Available data ->
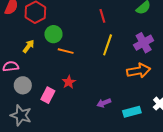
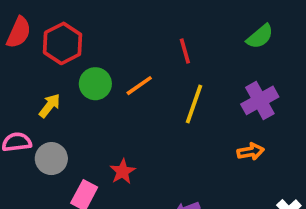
orange line: (66, 51) -> (139, 86), moved, turned -49
orange arrow: (139, 71) -> (251, 152), size x0.6
gray circle: (23, 85) -> (51, 159), moved

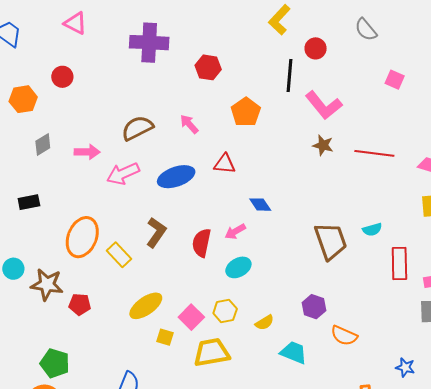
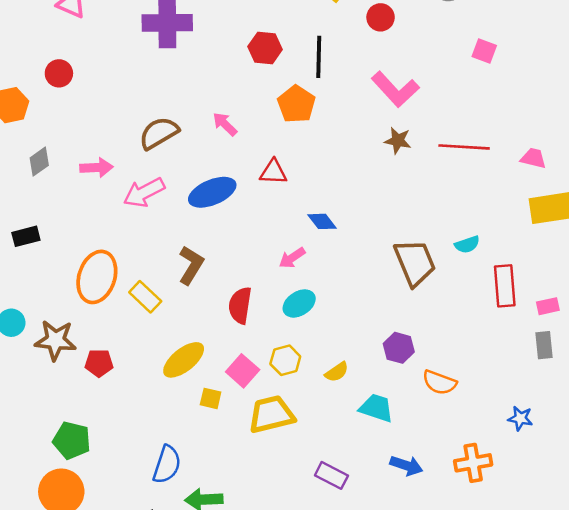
red hexagon: (208, 67) -> (265, 48), moved
black line: (289, 75) -> (319, 57), moved
red semicircle: (202, 243) -> (240, 305), moved

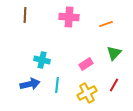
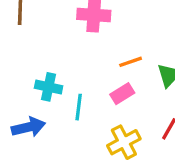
orange line: (106, 24) -> (131, 62), moved
cyan line: (57, 85) -> (79, 107), moved

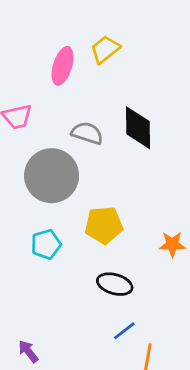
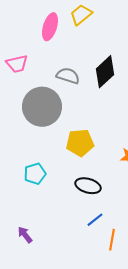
black diamond: (138, 128) -> (105, 72), turned 48
cyan pentagon: (46, 244) -> (35, 174), moved

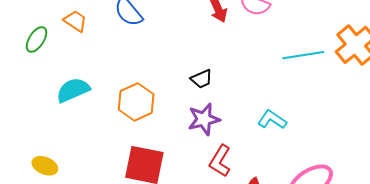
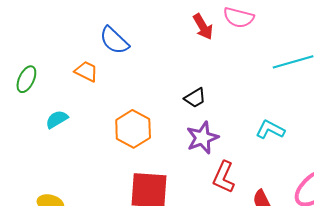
orange trapezoid: (75, 21) -> (86, 71), moved
cyan semicircle: (73, 90) -> (57, 119), moved, size x0.7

Task description ->
The lines that mention the word "semicircle" should be pulled from the records above.

Output of the task ->
red semicircle: (202, 243) -> (240, 305), moved
cyan semicircle: (73, 90) -> (57, 119), moved, size x0.7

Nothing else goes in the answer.